Skip the pictures and write out, word for word, the lines below from the one with "yellow trophy: 3 -> 0" through the one with "yellow fork: 10 -> 9", inclusive.

Object correspondence data
Content starts
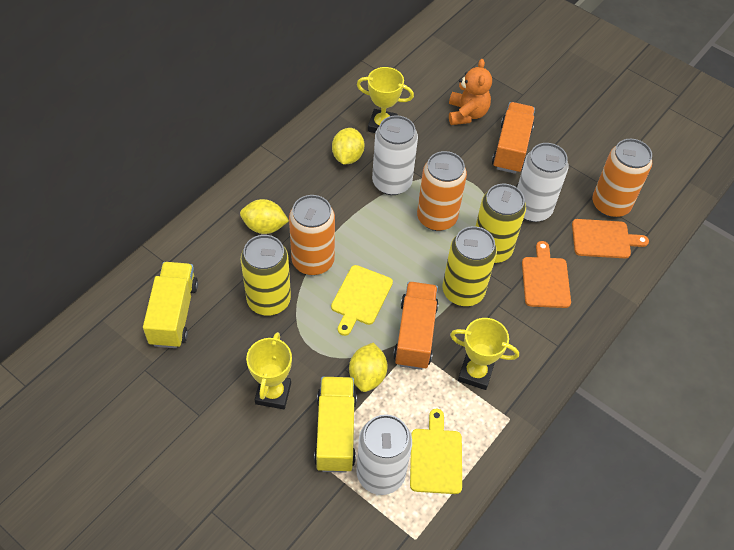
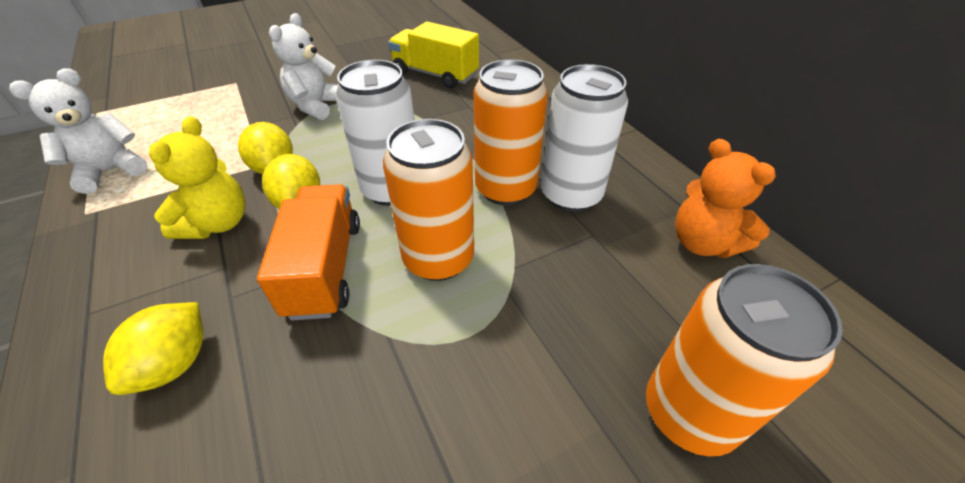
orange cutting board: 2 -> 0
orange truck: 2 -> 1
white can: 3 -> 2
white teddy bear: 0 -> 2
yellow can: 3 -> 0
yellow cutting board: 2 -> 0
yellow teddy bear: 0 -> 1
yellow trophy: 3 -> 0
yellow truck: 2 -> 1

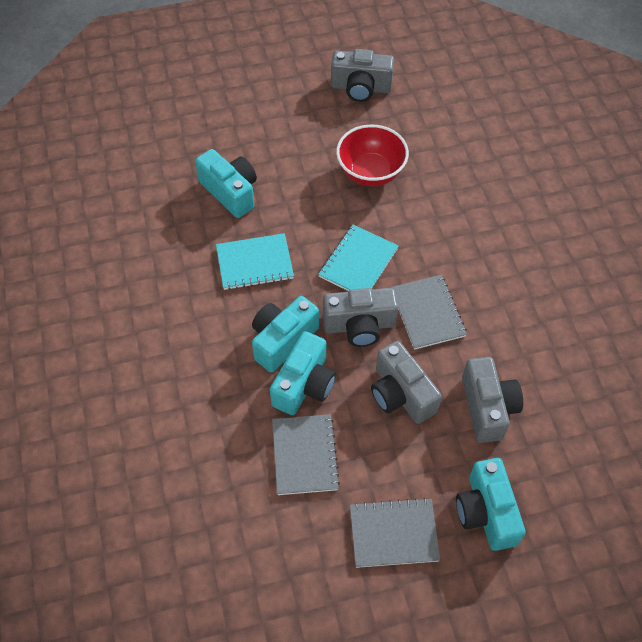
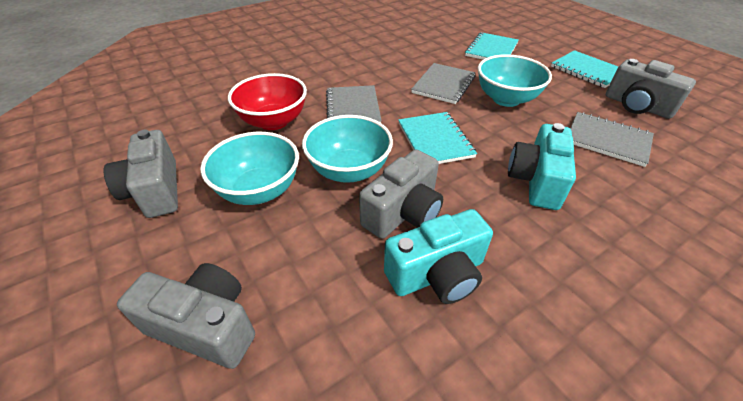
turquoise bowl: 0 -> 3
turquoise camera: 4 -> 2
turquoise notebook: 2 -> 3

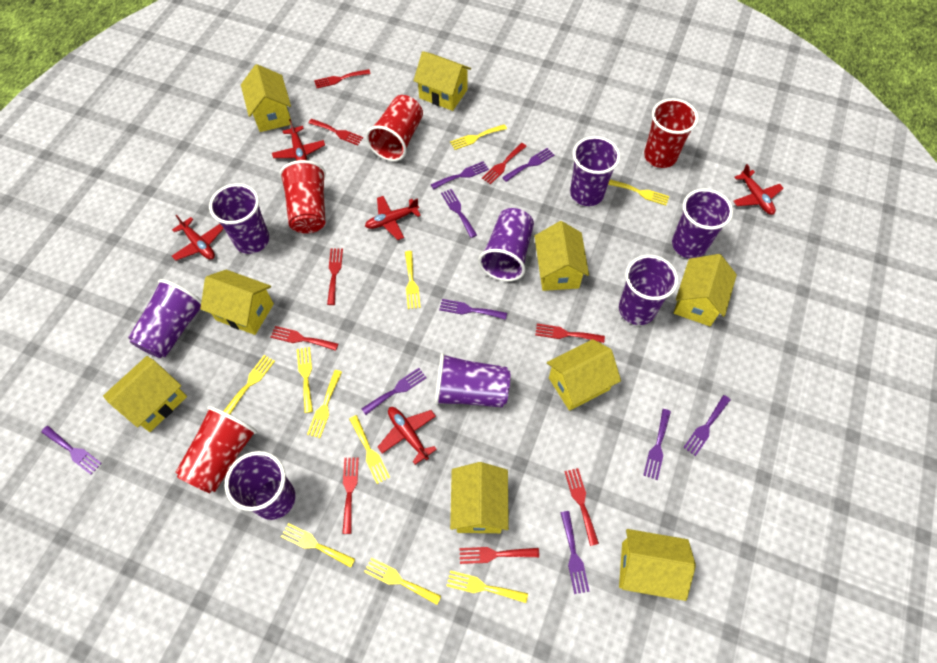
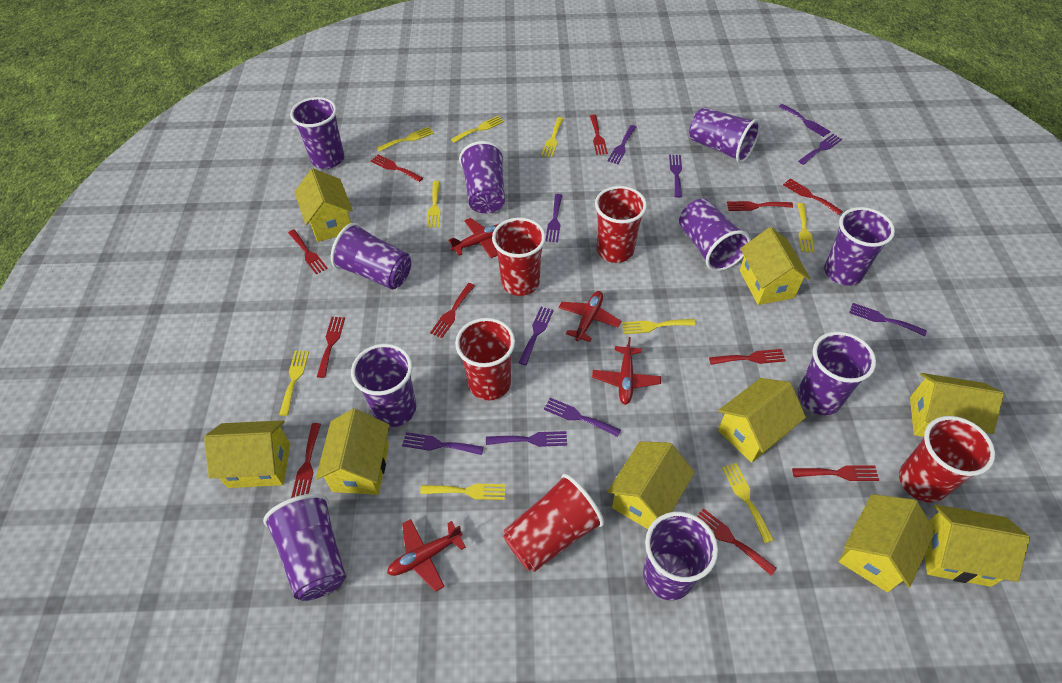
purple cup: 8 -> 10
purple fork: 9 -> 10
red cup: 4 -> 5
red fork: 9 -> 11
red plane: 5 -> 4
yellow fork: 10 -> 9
Content ends
Content starts
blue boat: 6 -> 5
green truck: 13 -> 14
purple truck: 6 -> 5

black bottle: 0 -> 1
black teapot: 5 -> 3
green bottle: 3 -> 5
Content ends
ANSWER FOR THIS EXERCISE
yellow trophy: 3 -> 0
yellow truck: 2 -> 1

turquoise bowl: 0 -> 3
turquoise camera: 4 -> 2
turquoise notebook: 2 -> 3

purple cup: 8 -> 10
purple fork: 9 -> 10
red cup: 4 -> 5
red fork: 9 -> 11
red plane: 5 -> 4
yellow fork: 10 -> 9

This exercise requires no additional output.